(Supplied material)

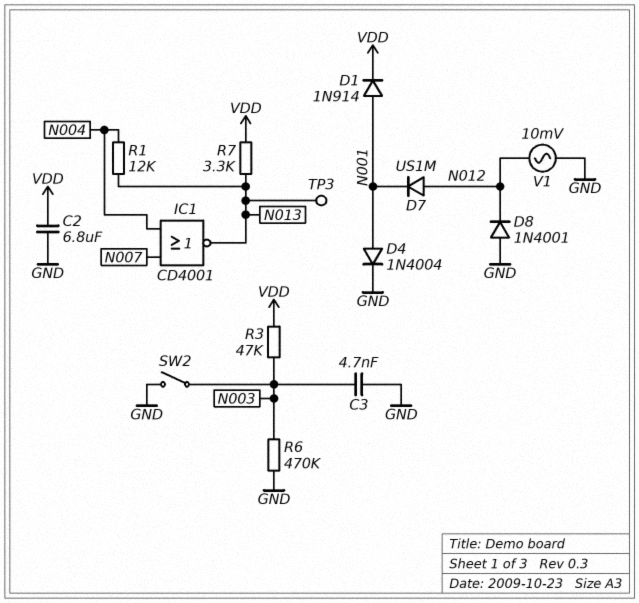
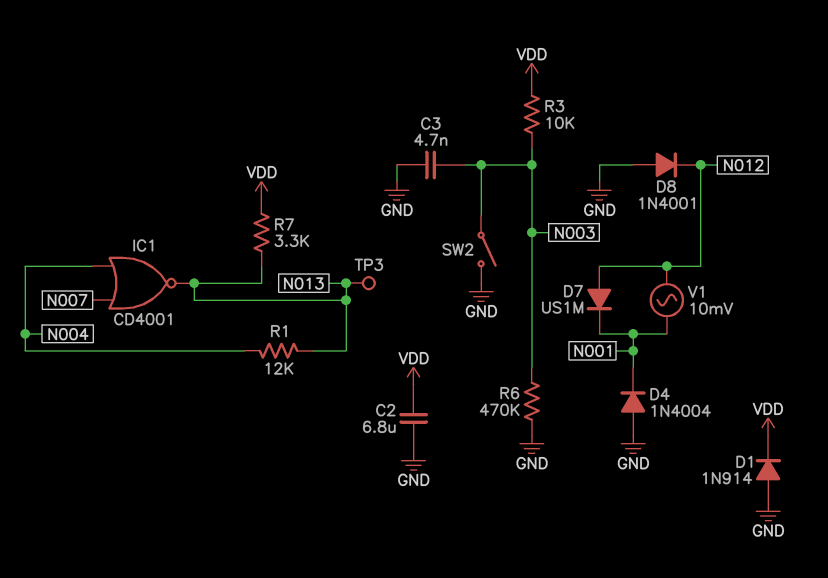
D1: diode 1N914 (A N001, K VDD) -> diode 1N914 (A GND, K VDD)
D4: diode 1N4004 (A N001, K GND) -> diode 1N4004 (A GND, K N001)
R3: 47k (N003, VDD) -> 10k (N003, VDD)
V1: AC 10mV (GND, N012) -> AC 10mV (N001, N012)

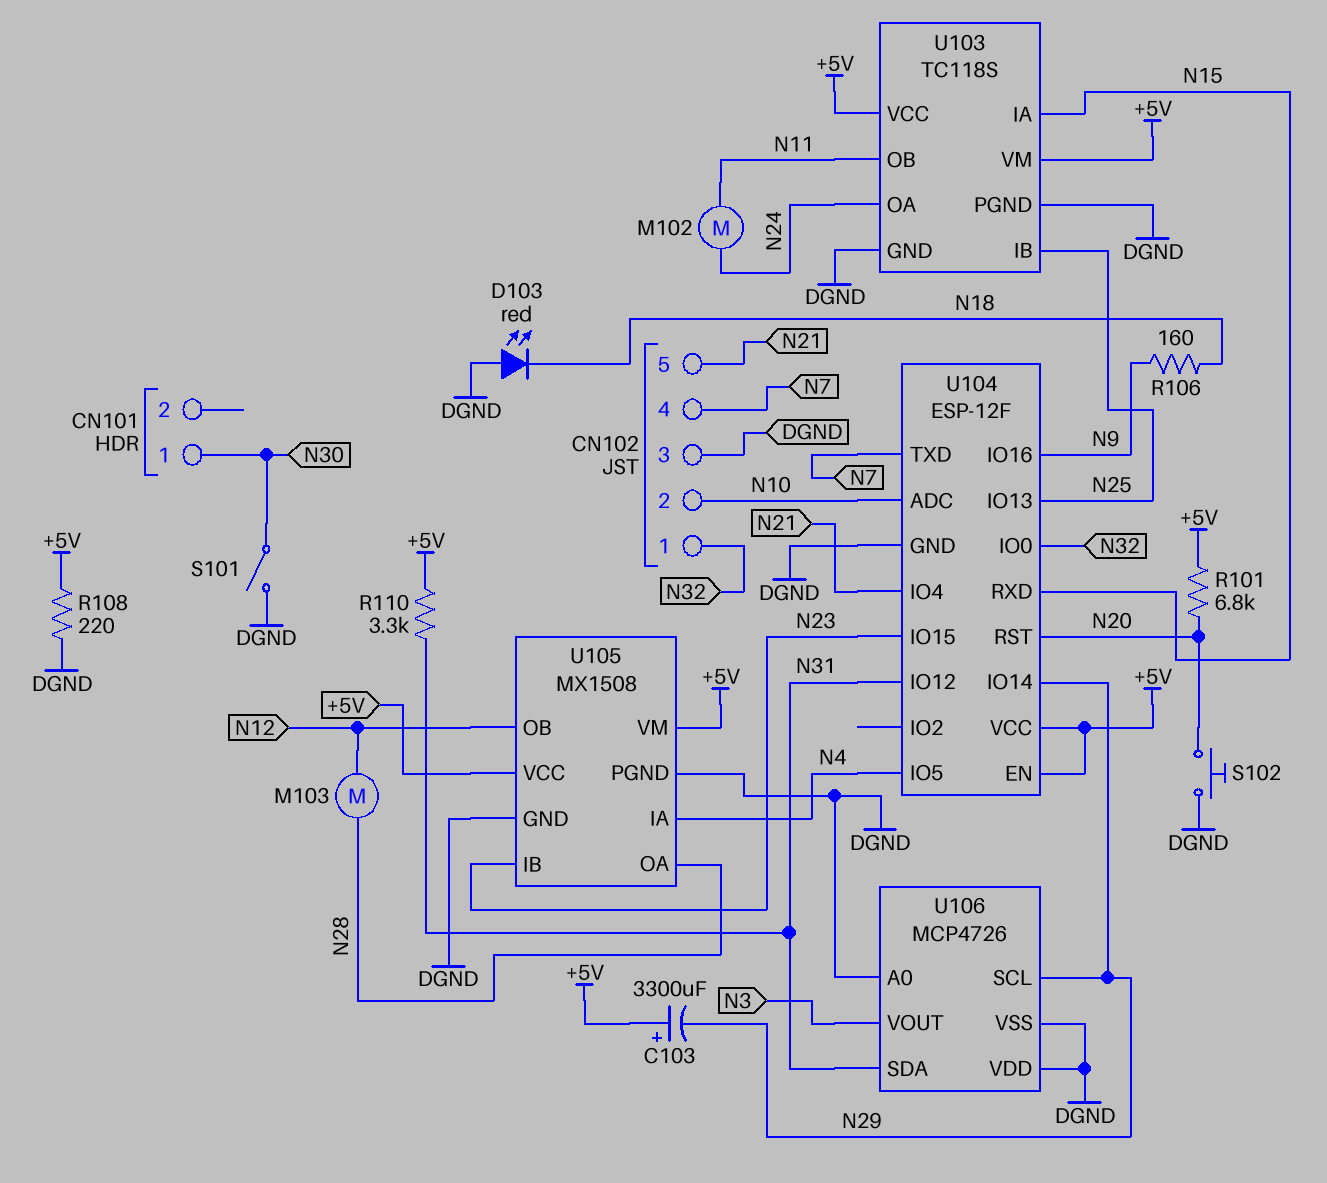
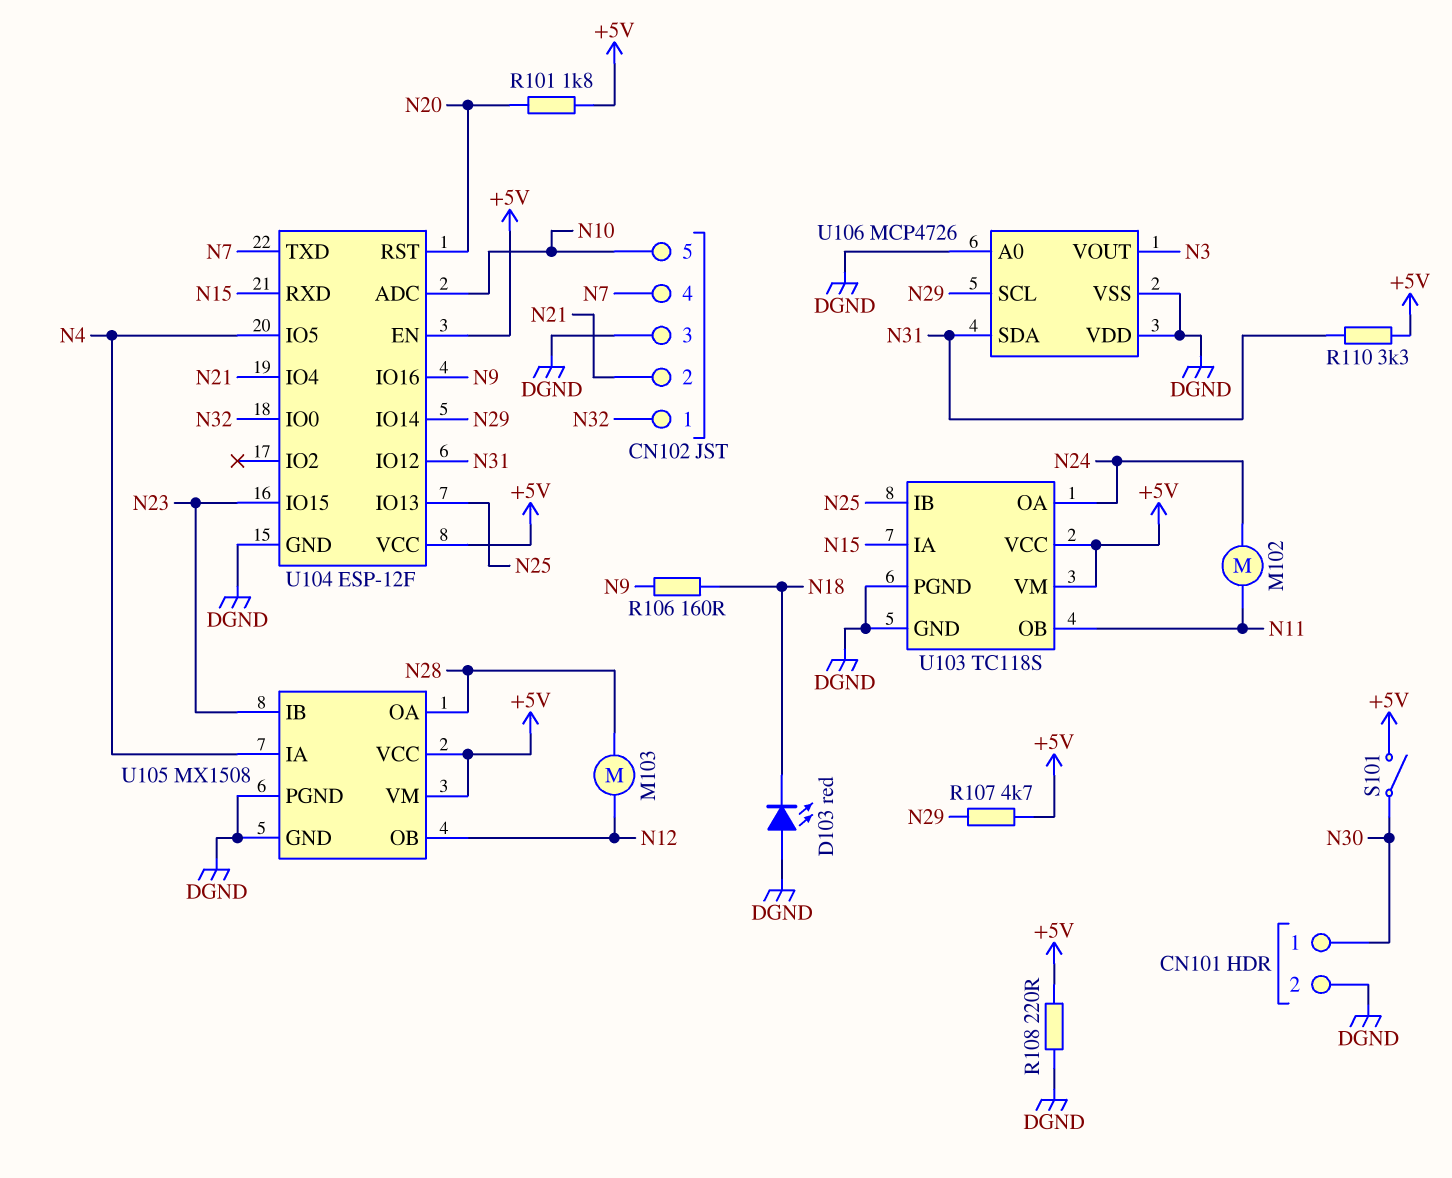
C103: 3300uF (plus +5V, minus N29) -> none
CN101 pin 2: none -> DGND
CN102 pin 2: N10 -> N21
CN102 pin 5: N21 -> N10
R101: 6.8k (+5V, N20) -> 1.8k (+5V, N20)
R107: none -> 4.7k (+5V, N29)
S101: switch (DGND, N30) -> switch (+5V, N30)
S102: button (DGND, N20) -> none

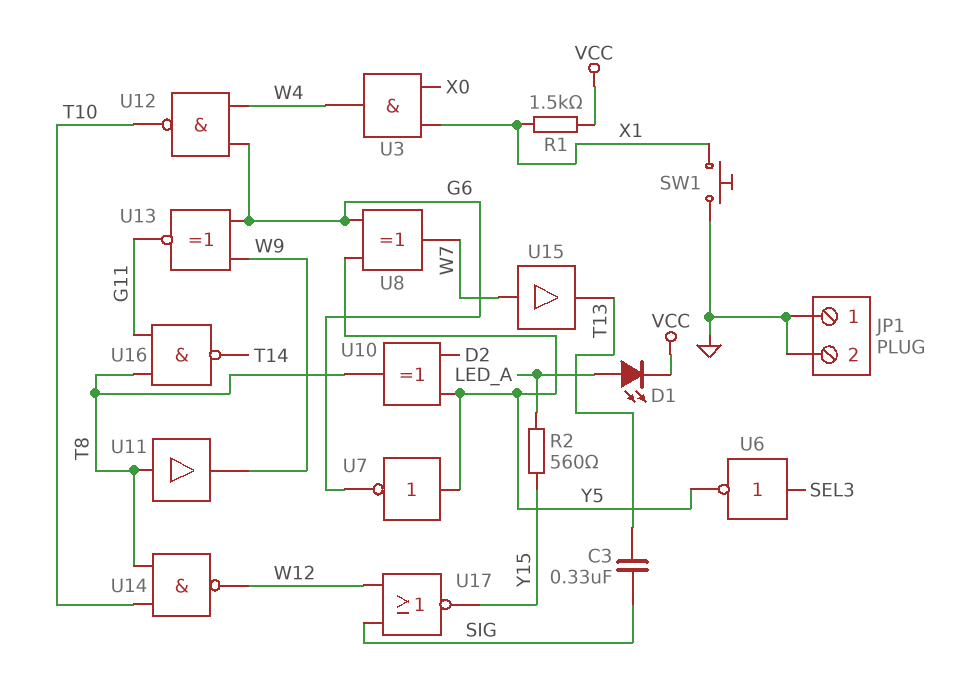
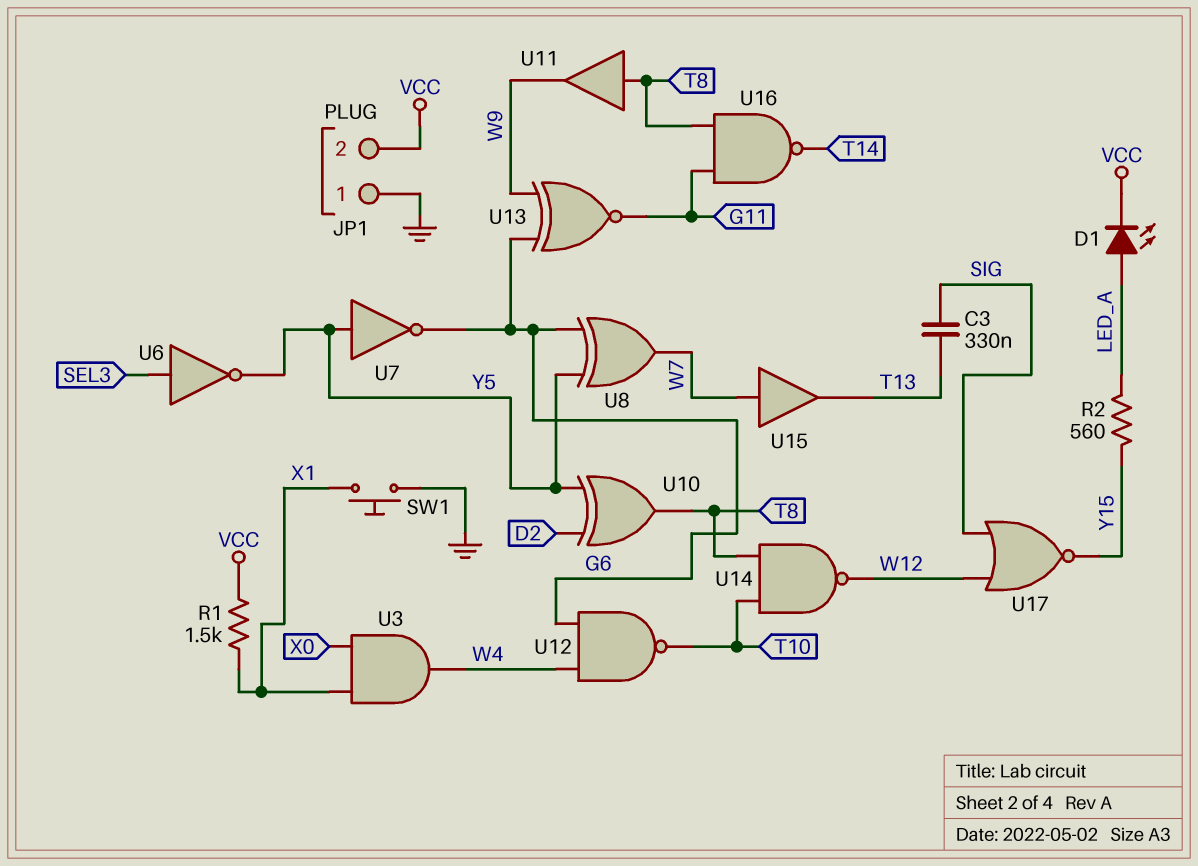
JP1 pin 2: GND -> VCC

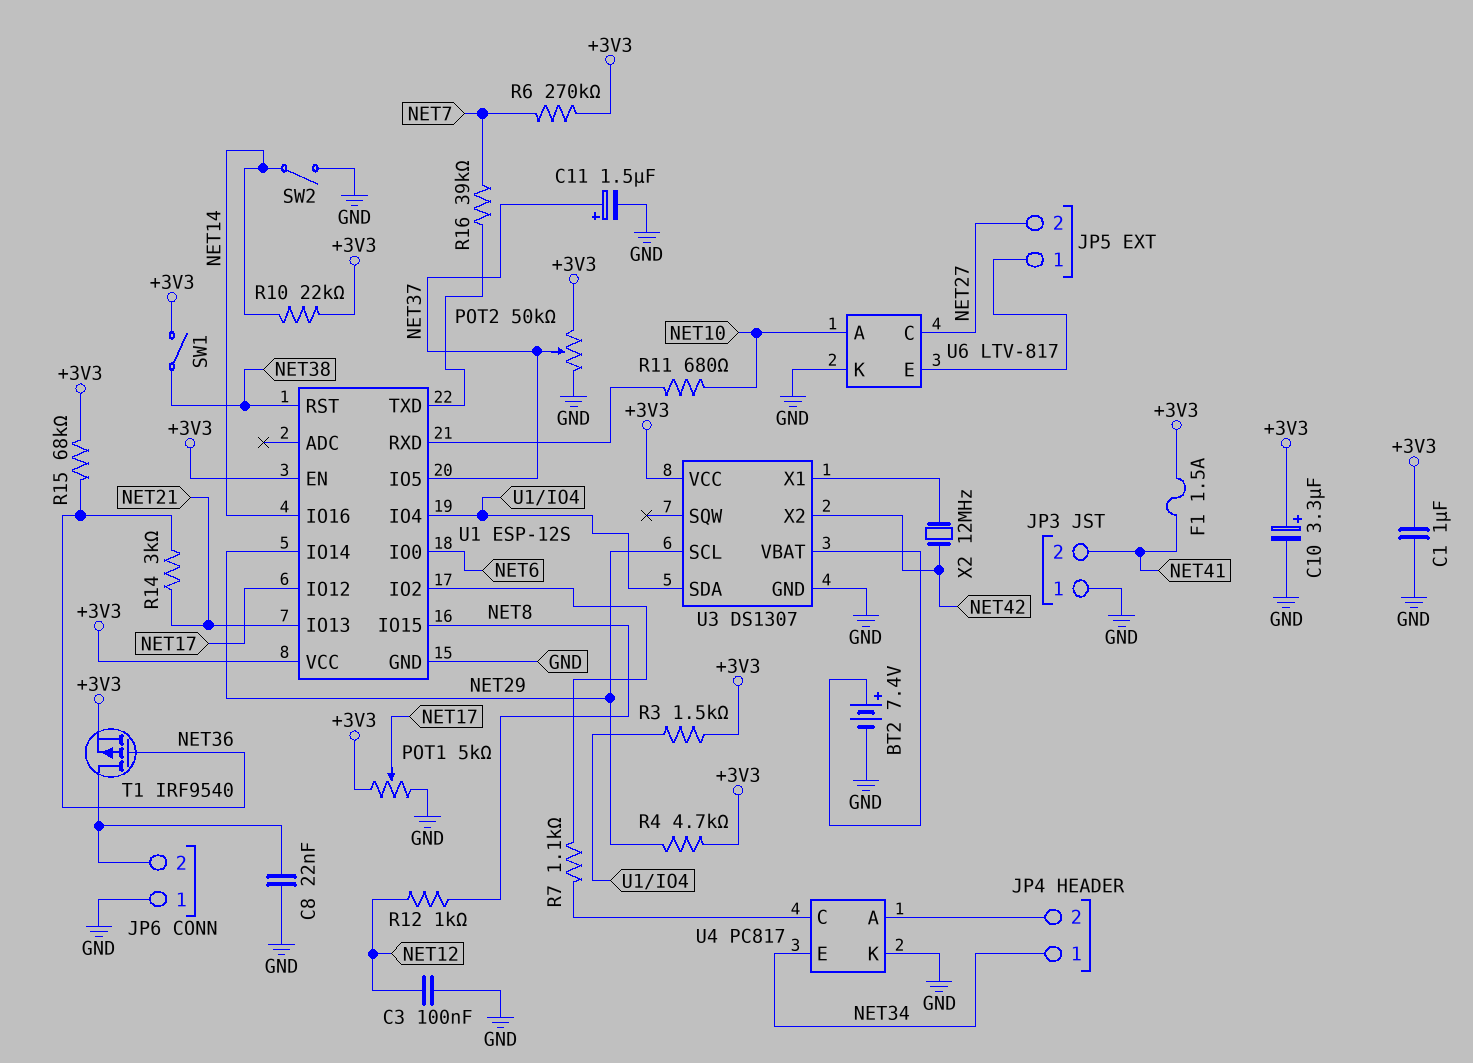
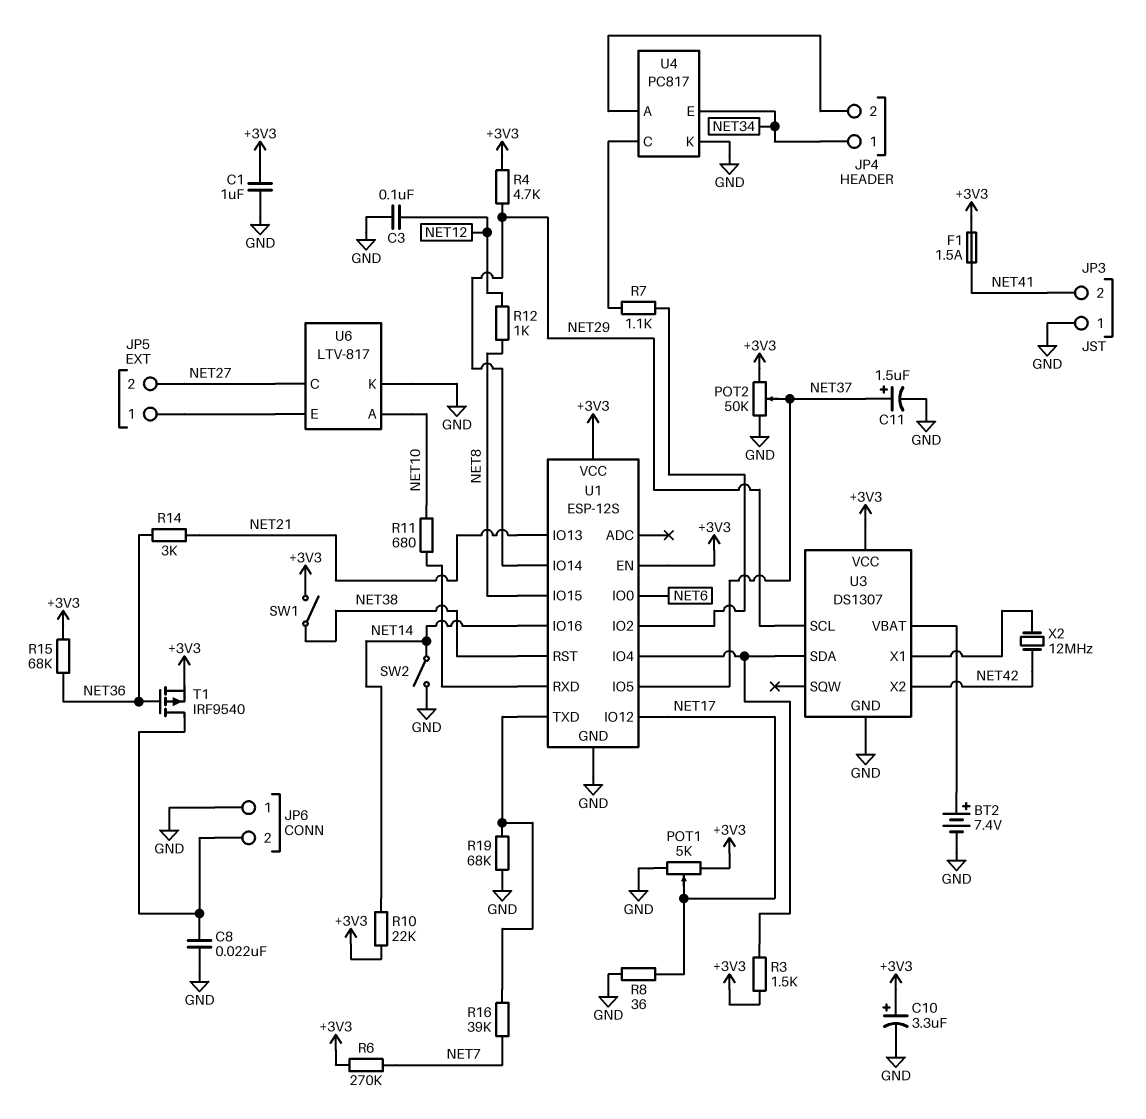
R8: none -> 36 (GND, NET17)
R19: none -> 68k (GND, U1/TXD)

(End Supplied material)

> What to work on
Leaving the images out, print the records above exactly.

> Your solution
D1: diode 1N914 (A N001, K VDD) -> diode 1N914 (A GND, K VDD)
D4: diode 1N4004 (A N001, K GND) -> diode 1N4004 (A GND, K N001)
R3: 47k (N003, VDD) -> 10k (N003, VDD)
V1: AC 10mV (GND, N012) -> AC 10mV (N001, N012)

C103: 3300uF (plus +5V, minus N29) -> none
CN101 pin 2: none -> DGND
CN102 pin 2: N10 -> N21
CN102 pin 5: N21 -> N10
R101: 6.8k (+5V, N20) -> 1.8k (+5V, N20)
R107: none -> 4.7k (+5V, N29)
S101: switch (DGND, N30) -> switch (+5V, N30)
S102: button (DGND, N20) -> none

JP1 pin 2: GND -> VCC

R8: none -> 36 (GND, NET17)
R19: none -> 68k (GND, U1/TXD)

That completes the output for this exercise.